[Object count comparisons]
• • •
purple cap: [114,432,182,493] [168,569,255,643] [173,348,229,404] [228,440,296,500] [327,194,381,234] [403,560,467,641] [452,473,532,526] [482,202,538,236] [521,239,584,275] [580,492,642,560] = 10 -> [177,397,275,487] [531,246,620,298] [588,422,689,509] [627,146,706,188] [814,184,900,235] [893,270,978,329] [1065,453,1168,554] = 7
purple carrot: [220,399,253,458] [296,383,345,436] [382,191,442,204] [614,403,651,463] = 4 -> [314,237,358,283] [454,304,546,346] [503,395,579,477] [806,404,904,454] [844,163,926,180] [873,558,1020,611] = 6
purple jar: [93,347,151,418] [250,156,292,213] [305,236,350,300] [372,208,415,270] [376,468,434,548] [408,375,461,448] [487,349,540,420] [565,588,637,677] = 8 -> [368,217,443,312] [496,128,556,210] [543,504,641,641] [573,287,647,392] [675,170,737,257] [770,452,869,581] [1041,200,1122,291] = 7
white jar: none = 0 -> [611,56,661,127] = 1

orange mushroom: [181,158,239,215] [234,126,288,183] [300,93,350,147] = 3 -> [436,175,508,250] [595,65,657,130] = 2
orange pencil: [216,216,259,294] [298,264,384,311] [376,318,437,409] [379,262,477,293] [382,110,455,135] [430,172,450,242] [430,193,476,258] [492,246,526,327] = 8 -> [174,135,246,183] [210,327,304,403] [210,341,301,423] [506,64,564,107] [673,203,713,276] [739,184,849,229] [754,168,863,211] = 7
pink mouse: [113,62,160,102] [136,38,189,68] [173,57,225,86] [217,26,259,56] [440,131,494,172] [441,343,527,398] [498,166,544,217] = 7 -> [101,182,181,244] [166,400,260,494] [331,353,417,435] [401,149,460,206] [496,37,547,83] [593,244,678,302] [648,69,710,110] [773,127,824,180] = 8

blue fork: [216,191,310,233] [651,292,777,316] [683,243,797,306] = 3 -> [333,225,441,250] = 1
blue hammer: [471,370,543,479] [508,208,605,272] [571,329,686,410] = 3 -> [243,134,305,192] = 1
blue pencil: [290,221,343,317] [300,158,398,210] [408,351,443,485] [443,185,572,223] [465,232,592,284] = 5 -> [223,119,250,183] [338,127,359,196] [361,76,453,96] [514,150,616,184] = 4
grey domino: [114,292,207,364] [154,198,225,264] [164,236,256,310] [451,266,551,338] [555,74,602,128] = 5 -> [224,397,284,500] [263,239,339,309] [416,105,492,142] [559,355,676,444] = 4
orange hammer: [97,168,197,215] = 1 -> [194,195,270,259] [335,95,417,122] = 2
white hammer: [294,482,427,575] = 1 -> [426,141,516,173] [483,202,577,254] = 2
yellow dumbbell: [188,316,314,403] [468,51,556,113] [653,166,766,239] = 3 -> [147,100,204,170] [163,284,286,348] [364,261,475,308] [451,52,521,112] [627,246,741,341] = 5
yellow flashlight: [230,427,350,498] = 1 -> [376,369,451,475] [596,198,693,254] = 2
• • •
Your goal - Would you quote, exactly and only, the lines from the one containing "blue hammer: [471,370,543,479]" to the end of the entries?

Exercise result -
blue hammer: [471,370,543,479] [508,208,605,272] [571,329,686,410] = 3 -> [243,134,305,192] = 1
blue pencil: [290,221,343,317] [300,158,398,210] [408,351,443,485] [443,185,572,223] [465,232,592,284] = 5 -> [223,119,250,183] [338,127,359,196] [361,76,453,96] [514,150,616,184] = 4
grey domino: [114,292,207,364] [154,198,225,264] [164,236,256,310] [451,266,551,338] [555,74,602,128] = 5 -> [224,397,284,500] [263,239,339,309] [416,105,492,142] [559,355,676,444] = 4
orange hammer: [97,168,197,215] = 1 -> [194,195,270,259] [335,95,417,122] = 2
white hammer: [294,482,427,575] = 1 -> [426,141,516,173] [483,202,577,254] = 2
yellow dumbbell: [188,316,314,403] [468,51,556,113] [653,166,766,239] = 3 -> [147,100,204,170] [163,284,286,348] [364,261,475,308] [451,52,521,112] [627,246,741,341] = 5
yellow flashlight: [230,427,350,498] = 1 -> [376,369,451,475] [596,198,693,254] = 2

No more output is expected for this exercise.